WHAT YOU ARE ASKED TO DO:
From the entries that follow, reproduce exactly and only the lines from the line with "(589, 203) = (501, 160): blue" to the line with "(871, 303) = (649, 275): blue", endpoints included.

DATA RECORDS:
_ _ _ _ _
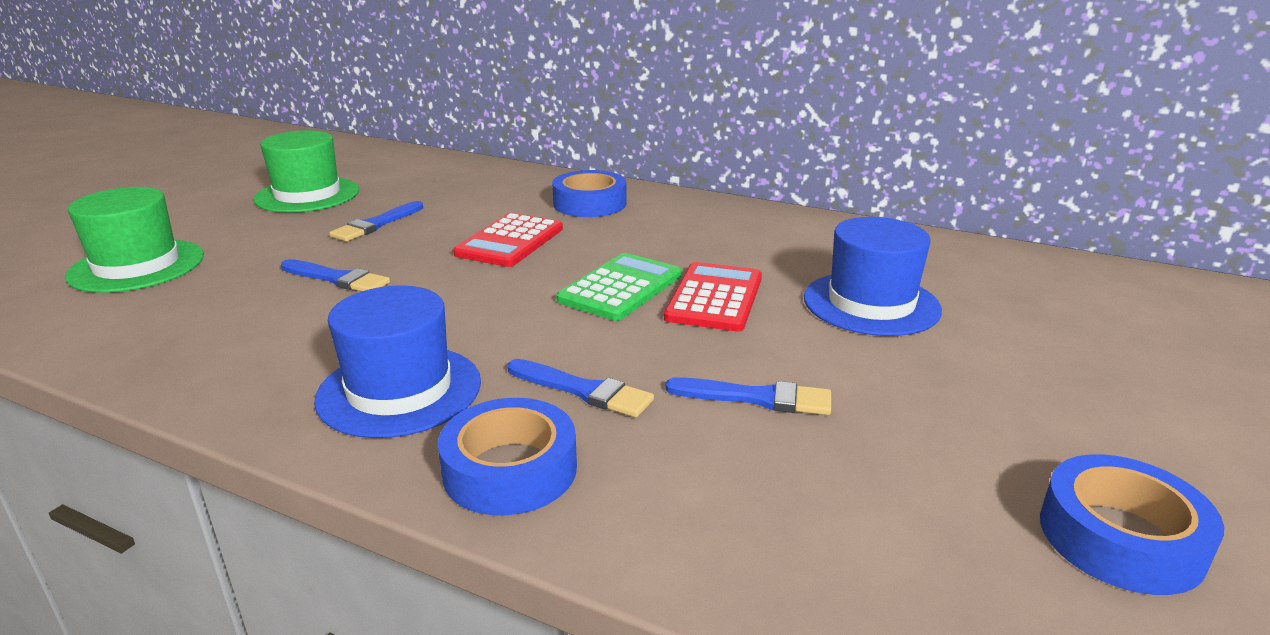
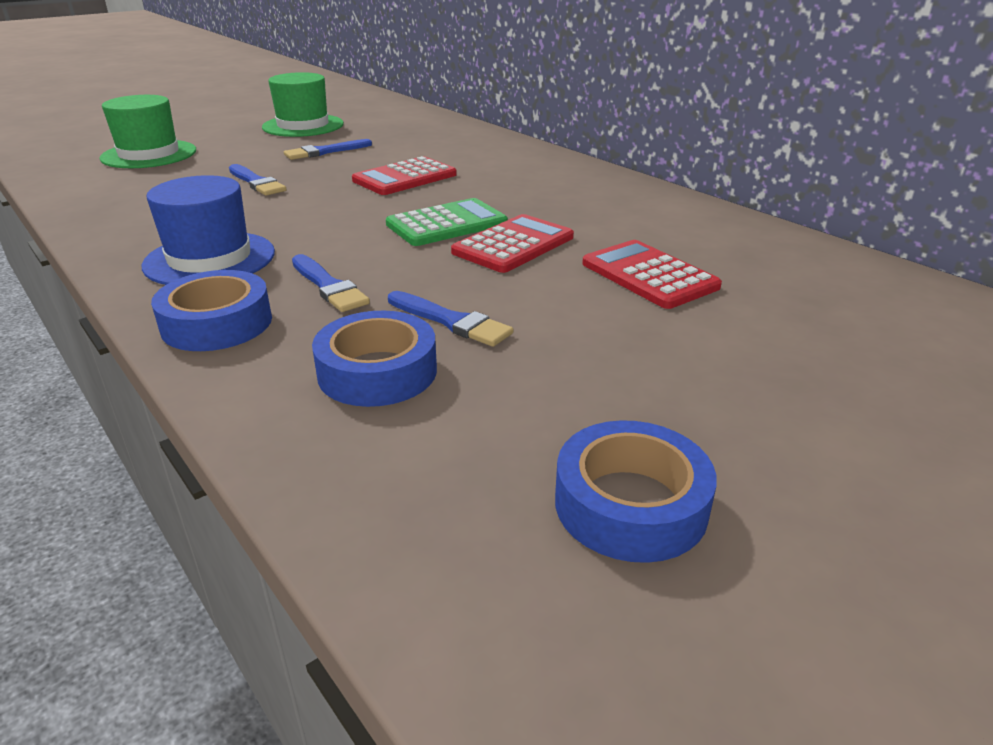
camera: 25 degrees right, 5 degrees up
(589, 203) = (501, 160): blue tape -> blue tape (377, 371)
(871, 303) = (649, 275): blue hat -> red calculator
_ _ _ _ _
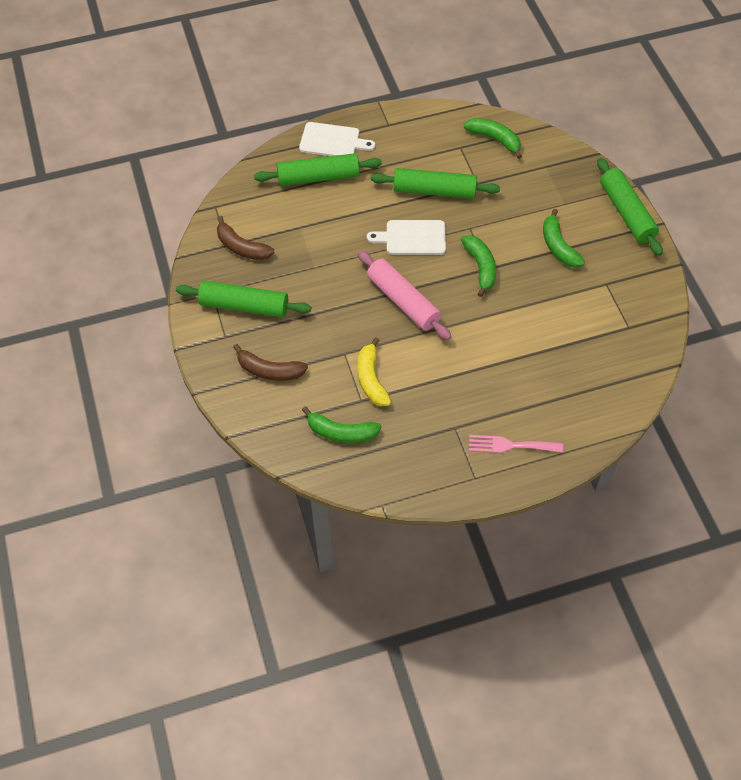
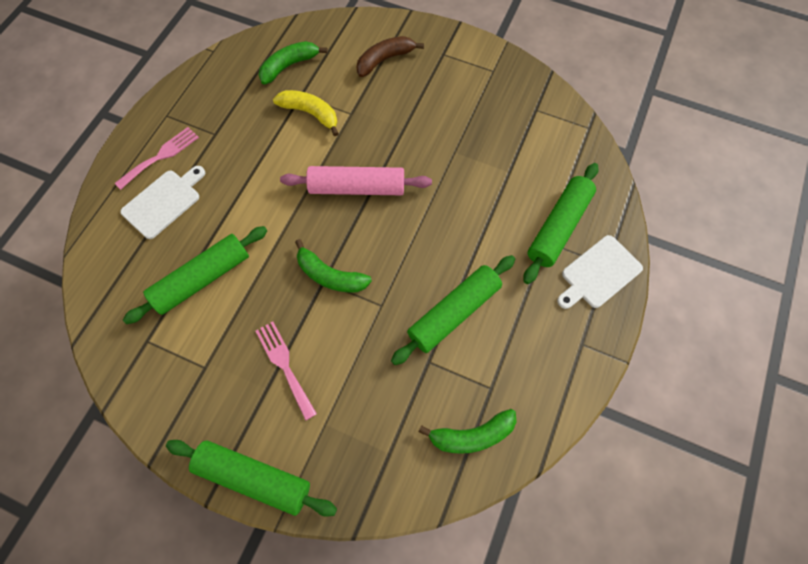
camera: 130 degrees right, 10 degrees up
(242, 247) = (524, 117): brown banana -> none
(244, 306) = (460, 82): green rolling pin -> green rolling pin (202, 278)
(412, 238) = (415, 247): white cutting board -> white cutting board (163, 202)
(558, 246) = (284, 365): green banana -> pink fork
_ _ _ _ _
RESPONSE:
(589, 203) = (501, 160): blue tape -> blue tape (377, 371)
(871, 303) = (649, 275): blue hat -> red calculator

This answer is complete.